Input Block Start
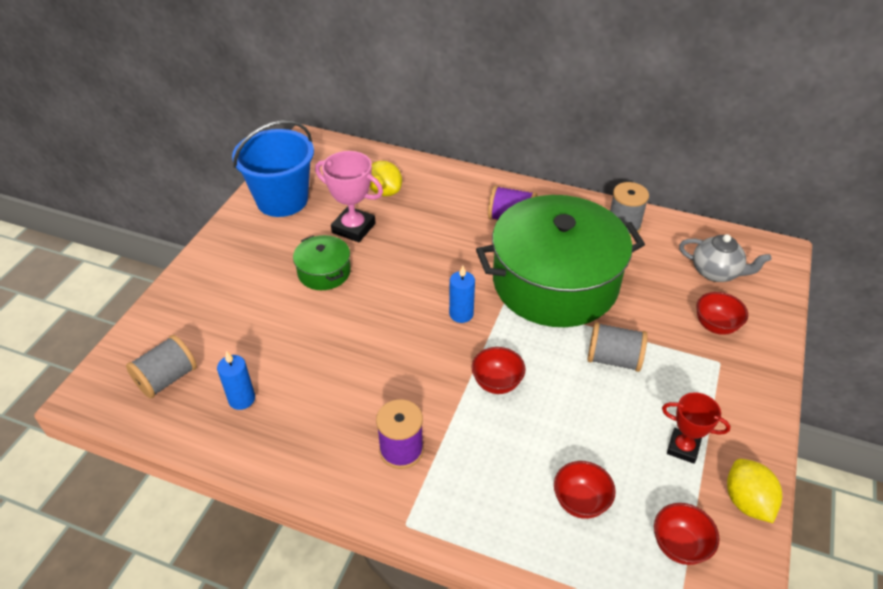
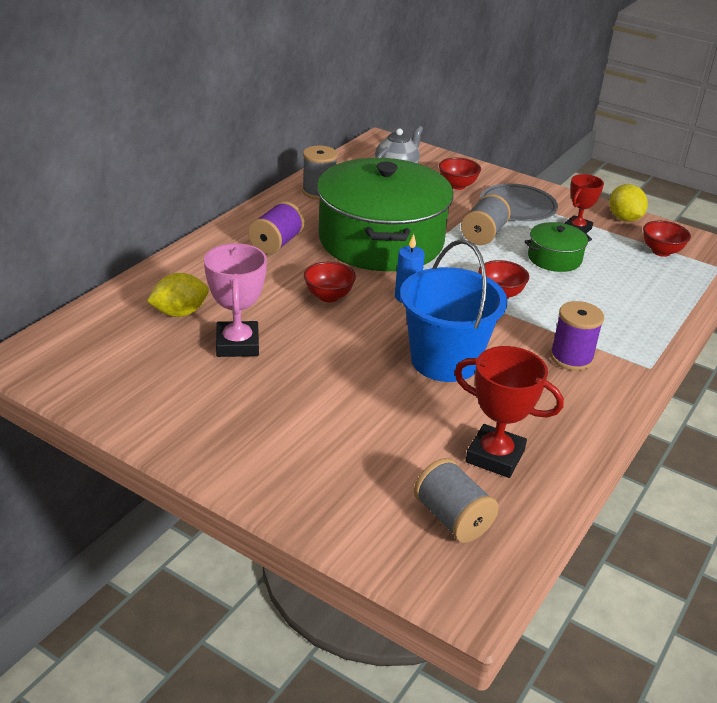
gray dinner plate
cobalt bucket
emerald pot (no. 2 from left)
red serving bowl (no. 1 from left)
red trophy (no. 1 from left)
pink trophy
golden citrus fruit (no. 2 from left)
Input Block End
◆ **Exercise**: Repeat everything in the records above exactly; pictures are not part of the copy.

◆ **Solution for this problem**:
gray dinner plate
cobalt bucket
emerald pot (no. 2 from left)
red serving bowl (no. 1 from left)
red trophy (no. 1 from left)
pink trophy
golden citrus fruit (no. 2 from left)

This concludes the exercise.